» EXERCISE AIM
Restate all of the records below exactly. Do not carry over any image.

» TASK INPUT

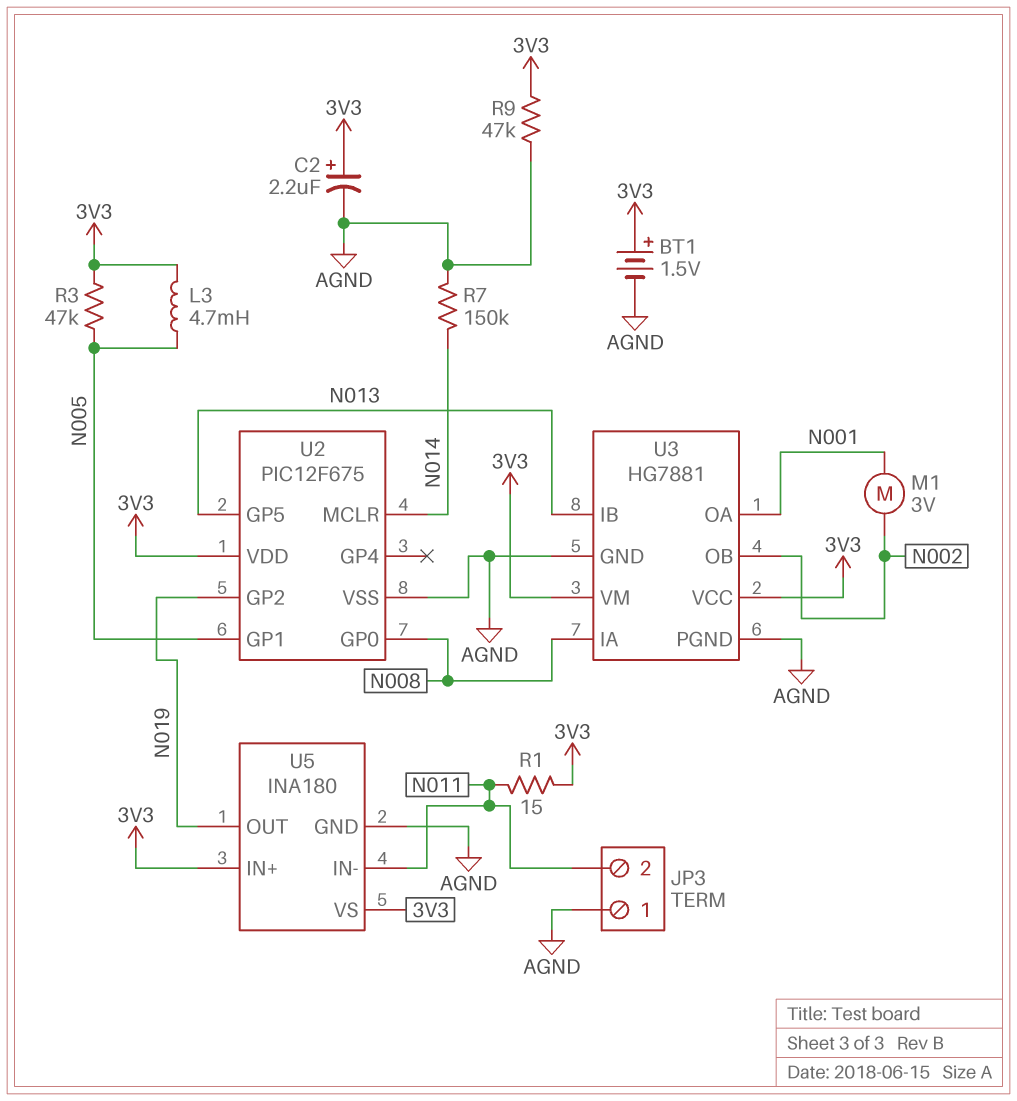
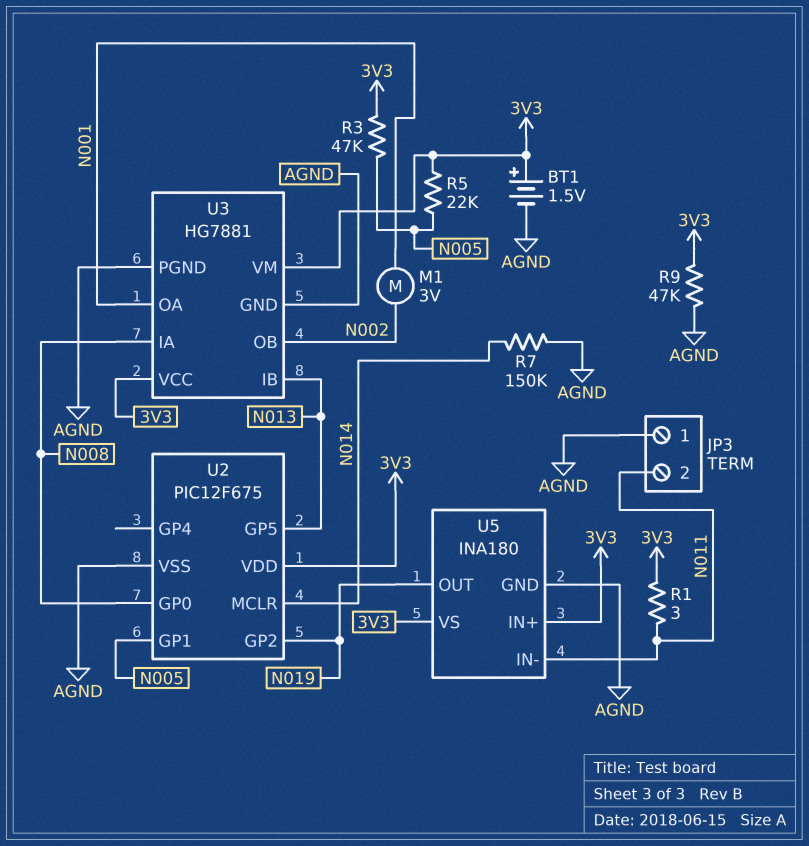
C2: 2.2uF (plus 3V3, minus AGND) -> none
L3: 4.7mH (3V3, N005) -> none
R1: 15 (3V3, N011) -> 3 (3V3, N011)
R5: none -> 22k (3V3, N005)

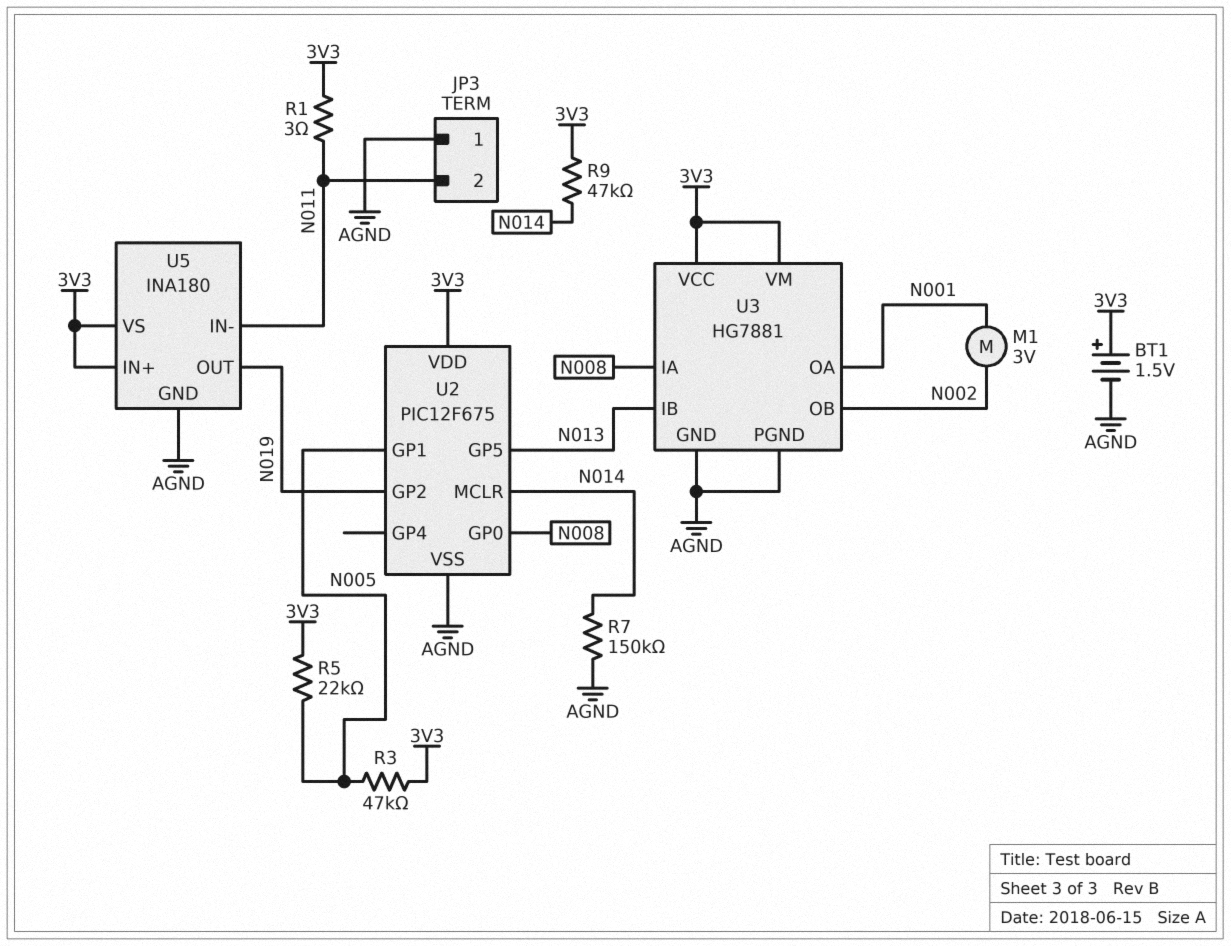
R9: 47k (3V3, AGND) -> 47k (3V3, N014)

» TASK RESPONSE
C2: 2.2uF (plus 3V3, minus AGND) -> none
L3: 4.7mH (3V3, N005) -> none
R1: 15 (3V3, N011) -> 3 (3V3, N011)
R5: none -> 22k (3V3, N005)

R9: 47k (3V3, AGND) -> 47k (3V3, N014)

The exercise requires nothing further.